◆ Short problem ◆
Retype everything from the start of the material down to the line that contains "99: (734, 164)", including both ends, and leave the pictures out of your answer.

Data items
********************
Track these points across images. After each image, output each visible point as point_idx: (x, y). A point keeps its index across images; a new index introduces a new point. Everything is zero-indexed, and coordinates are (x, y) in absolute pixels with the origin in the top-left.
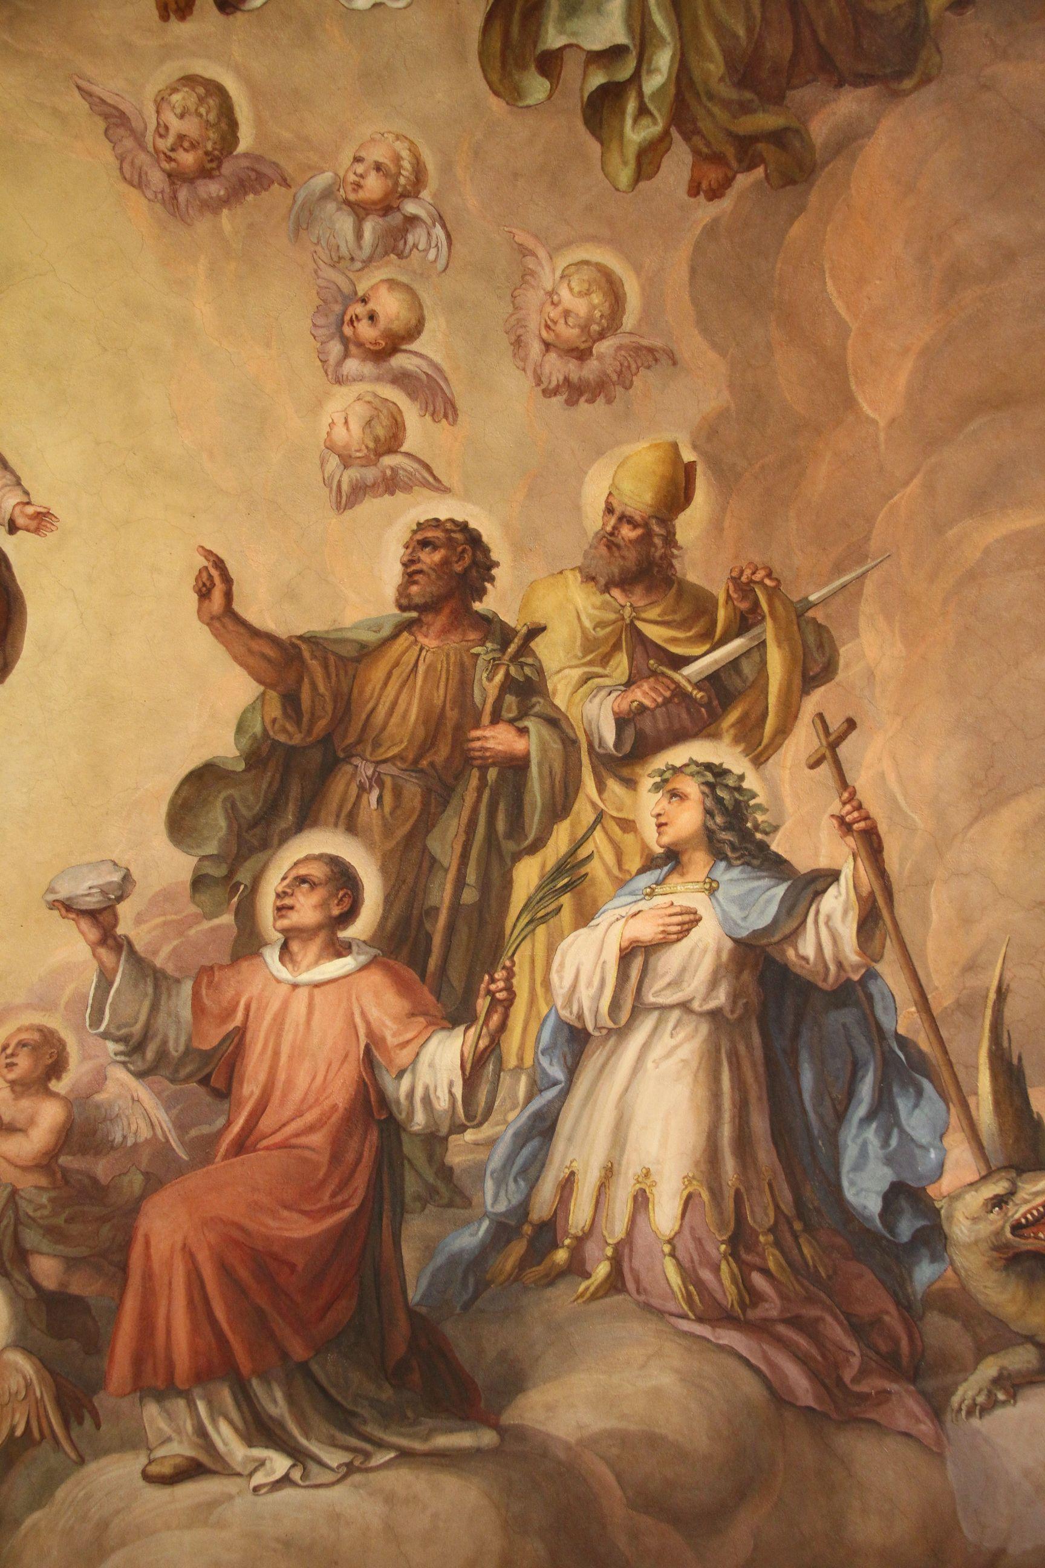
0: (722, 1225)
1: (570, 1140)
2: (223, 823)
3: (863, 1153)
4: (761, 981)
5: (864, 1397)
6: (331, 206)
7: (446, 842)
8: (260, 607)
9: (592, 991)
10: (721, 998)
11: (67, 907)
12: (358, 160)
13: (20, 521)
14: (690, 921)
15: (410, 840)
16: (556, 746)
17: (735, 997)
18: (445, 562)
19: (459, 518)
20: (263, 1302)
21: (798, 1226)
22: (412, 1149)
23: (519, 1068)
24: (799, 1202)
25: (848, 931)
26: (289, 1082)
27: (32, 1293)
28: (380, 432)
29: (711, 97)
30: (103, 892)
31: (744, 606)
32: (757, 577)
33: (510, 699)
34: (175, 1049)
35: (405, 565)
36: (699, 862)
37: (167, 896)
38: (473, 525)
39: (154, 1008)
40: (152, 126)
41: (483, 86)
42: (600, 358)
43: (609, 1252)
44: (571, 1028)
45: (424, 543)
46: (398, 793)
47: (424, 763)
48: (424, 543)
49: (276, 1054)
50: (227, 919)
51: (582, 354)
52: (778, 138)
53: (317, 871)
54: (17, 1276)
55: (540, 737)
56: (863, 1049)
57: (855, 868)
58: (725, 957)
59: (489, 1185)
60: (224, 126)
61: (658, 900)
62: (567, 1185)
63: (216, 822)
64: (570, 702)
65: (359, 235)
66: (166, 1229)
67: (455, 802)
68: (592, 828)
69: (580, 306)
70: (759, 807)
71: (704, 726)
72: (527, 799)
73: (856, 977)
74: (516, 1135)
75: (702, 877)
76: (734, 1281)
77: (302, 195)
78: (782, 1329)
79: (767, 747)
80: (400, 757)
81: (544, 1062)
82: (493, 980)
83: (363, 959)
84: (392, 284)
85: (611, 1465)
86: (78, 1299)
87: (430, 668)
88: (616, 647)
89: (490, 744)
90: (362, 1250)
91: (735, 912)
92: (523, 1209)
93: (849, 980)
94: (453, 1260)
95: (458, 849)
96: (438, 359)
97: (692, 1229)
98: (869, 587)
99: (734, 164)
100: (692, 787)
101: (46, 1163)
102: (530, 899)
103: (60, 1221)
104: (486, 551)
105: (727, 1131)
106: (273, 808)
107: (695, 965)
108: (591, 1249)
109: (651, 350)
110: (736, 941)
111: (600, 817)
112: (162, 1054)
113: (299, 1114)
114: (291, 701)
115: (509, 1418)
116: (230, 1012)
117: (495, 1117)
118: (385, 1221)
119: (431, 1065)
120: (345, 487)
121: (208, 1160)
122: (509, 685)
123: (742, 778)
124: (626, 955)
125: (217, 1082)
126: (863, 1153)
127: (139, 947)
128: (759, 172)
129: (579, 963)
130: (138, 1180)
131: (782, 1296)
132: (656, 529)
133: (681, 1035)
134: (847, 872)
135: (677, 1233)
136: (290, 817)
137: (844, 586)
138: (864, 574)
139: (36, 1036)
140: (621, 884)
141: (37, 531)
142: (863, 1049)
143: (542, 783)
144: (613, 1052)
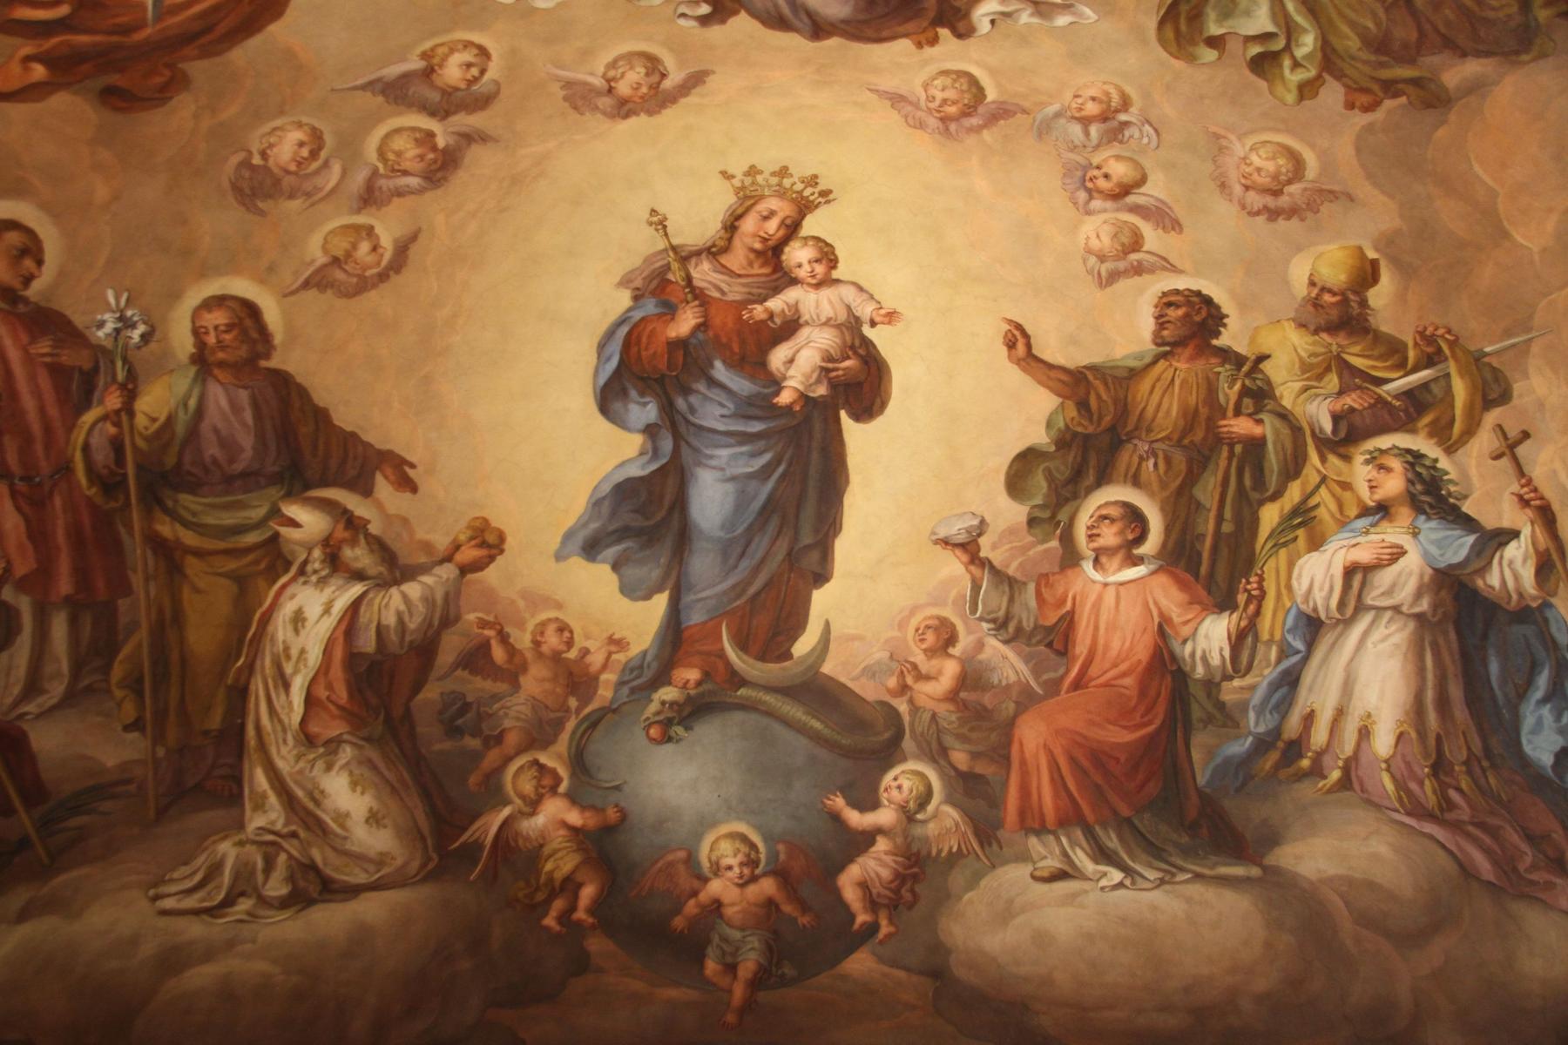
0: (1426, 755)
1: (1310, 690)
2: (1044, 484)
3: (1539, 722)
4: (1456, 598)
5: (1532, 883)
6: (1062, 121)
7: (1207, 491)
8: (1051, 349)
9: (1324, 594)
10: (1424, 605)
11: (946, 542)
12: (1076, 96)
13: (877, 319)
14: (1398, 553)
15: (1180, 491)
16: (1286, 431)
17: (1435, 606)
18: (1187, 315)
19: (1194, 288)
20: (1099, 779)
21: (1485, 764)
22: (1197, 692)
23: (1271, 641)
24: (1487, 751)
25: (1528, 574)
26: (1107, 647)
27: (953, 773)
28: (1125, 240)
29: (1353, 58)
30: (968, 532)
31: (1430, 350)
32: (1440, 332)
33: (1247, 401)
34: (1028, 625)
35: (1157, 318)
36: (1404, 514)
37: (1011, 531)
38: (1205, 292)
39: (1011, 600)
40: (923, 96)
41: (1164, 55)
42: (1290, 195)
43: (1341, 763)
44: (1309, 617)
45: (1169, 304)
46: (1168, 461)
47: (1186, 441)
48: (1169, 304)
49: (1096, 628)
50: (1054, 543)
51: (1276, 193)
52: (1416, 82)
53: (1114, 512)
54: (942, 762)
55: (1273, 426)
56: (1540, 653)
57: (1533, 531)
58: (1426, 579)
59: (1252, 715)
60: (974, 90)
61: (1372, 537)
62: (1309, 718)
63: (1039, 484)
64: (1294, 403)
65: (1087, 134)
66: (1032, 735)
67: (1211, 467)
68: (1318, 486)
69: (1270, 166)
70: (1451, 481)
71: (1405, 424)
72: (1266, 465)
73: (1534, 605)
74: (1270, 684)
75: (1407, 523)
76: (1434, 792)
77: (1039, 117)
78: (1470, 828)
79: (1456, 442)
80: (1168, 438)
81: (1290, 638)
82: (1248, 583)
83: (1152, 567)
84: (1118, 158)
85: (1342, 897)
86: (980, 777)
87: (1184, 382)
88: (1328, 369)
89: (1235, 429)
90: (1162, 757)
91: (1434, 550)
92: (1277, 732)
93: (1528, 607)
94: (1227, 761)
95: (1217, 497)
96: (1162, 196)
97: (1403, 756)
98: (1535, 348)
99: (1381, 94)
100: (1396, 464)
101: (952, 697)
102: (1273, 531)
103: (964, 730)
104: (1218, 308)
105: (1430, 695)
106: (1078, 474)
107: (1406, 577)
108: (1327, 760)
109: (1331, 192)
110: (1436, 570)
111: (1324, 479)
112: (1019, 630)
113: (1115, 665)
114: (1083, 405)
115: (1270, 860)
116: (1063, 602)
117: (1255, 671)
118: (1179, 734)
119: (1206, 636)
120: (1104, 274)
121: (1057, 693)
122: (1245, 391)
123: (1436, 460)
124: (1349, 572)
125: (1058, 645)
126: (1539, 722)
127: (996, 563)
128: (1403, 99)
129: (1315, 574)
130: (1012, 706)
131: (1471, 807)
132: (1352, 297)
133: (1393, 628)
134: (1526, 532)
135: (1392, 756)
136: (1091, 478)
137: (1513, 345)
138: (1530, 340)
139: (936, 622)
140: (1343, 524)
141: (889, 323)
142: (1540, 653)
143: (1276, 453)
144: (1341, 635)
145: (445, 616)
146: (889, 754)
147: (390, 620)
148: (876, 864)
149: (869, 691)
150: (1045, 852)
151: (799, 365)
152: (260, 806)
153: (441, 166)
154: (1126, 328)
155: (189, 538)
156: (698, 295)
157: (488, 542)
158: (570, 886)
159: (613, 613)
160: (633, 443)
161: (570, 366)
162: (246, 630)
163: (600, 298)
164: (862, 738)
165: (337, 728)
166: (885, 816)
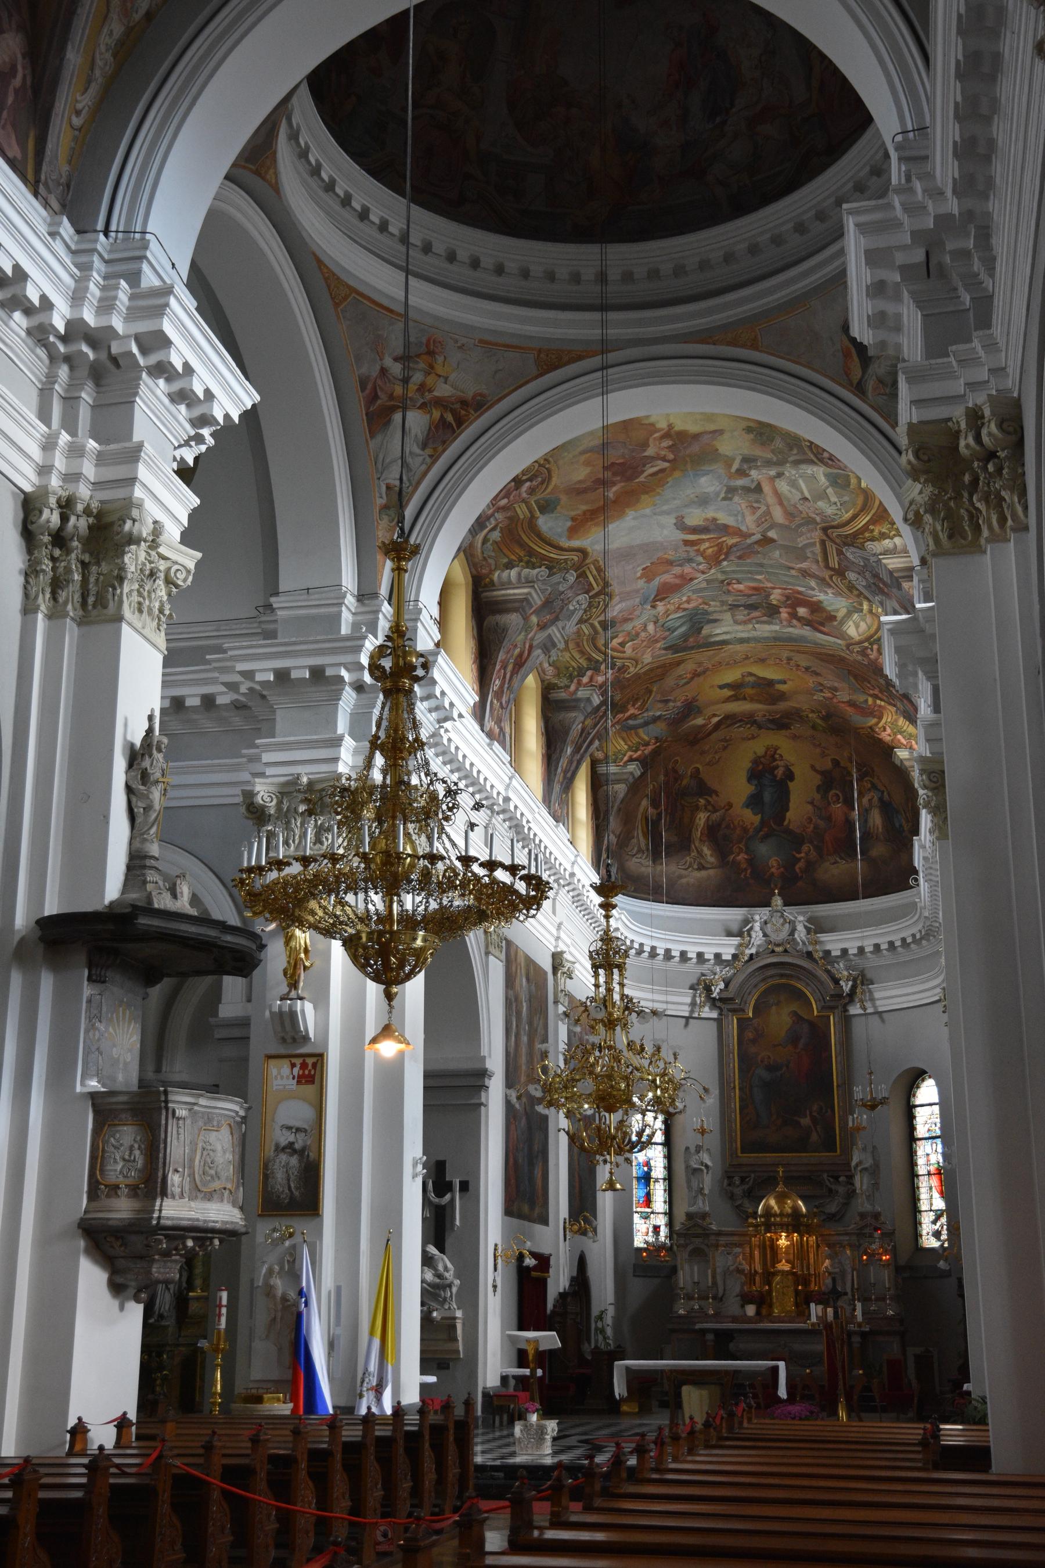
********************
◆ Task output ◆
Track these points across images. After each image, output each visible point as point_idx: (x, y). A point keeps its index across images; a new index introduces a new point. Everything is zero-indexed, and coordinates are (x, y) in absolute pixels with the origin in the top-left.
0: (722, 1225)
1: (570, 1140)
2: (223, 823)
3: (863, 1153)
4: (761, 981)
5: (864, 1397)
6: (331, 206)
7: (446, 842)
8: (260, 607)
9: (592, 991)
10: (721, 998)
11: (67, 907)
12: (358, 160)
13: (20, 521)
14: (690, 921)
15: (410, 840)
16: (556, 746)
17: (735, 997)
18: (445, 562)
19: (459, 518)
20: (263, 1302)
21: (798, 1226)
22: (412, 1149)
23: (519, 1068)
24: (799, 1202)
25: (848, 931)
26: (289, 1082)
27: (32, 1293)
28: (380, 432)
29: (711, 97)
30: (103, 892)
31: (744, 606)
32: (757, 577)
33: (510, 699)
34: (175, 1049)
35: (405, 565)
36: (699, 862)
37: (167, 896)
38: (473, 525)
39: (154, 1008)
40: (152, 126)
41: (483, 86)
42: (600, 358)
43: (609, 1252)
44: (571, 1028)
45: (424, 543)
46: (398, 793)
47: (424, 763)
48: (424, 543)
49: (276, 1054)
50: (227, 919)
51: (582, 354)
52: (778, 138)
53: (317, 871)
54: (17, 1276)
55: (540, 737)
56: (863, 1049)
57: (855, 868)
58: (725, 957)
59: (489, 1185)
60: (224, 126)
61: (658, 900)
62: (567, 1185)
63: (216, 822)
64: (570, 702)
65: (359, 235)
66: (166, 1229)
67: (455, 802)
68: (592, 828)
69: (580, 306)
70: (759, 807)
71: (704, 726)
72: (527, 799)
73: (856, 977)
74: (516, 1135)
75: (702, 877)
76: (734, 1281)
77: (302, 195)
78: (782, 1329)
79: (767, 747)
80: (400, 757)
81: (544, 1062)
82: (493, 980)
83: (363, 959)
84: (392, 284)
85: (611, 1465)
86: (78, 1299)
87: (430, 668)
88: (616, 647)
89: (490, 744)
90: (362, 1250)
91: (735, 912)
92: (523, 1209)
93: (849, 980)
94: (453, 1260)
95: (458, 849)
96: (438, 359)
97: (692, 1229)
98: (869, 587)
99: (734, 164)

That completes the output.